- EXERCISE DETAILS:
Set down exactly the lines in the records below that run from the line with "purple wallet: 4 -> 1" to the line with "white headphones: 10 -> 9", inclusive, and nothing more.

- DATA SUPPLIED:
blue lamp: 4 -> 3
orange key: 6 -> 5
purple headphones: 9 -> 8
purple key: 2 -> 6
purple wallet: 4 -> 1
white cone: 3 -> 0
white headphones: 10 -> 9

* * *

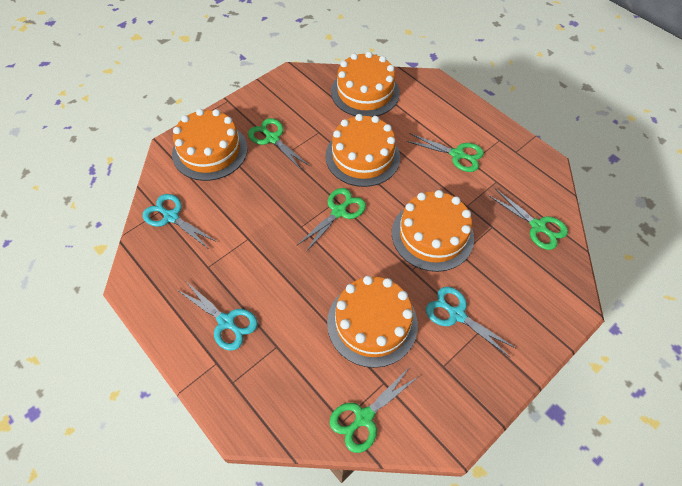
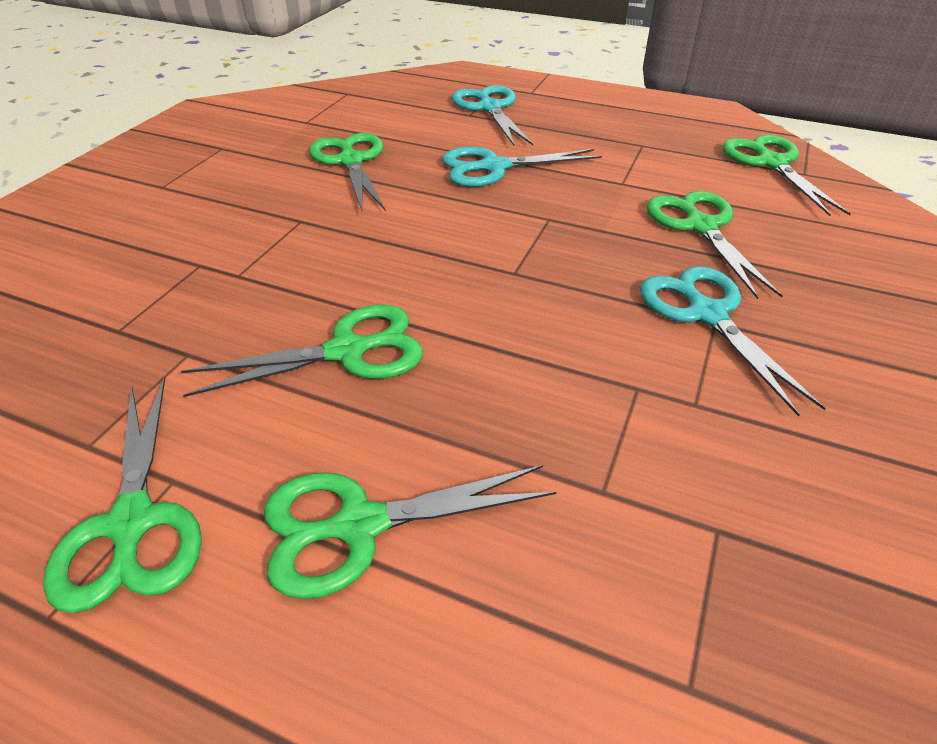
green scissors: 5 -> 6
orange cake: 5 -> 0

- YOUR RESPONSE:
purple wallet: 4 -> 1
white cone: 3 -> 0
white headphones: 10 -> 9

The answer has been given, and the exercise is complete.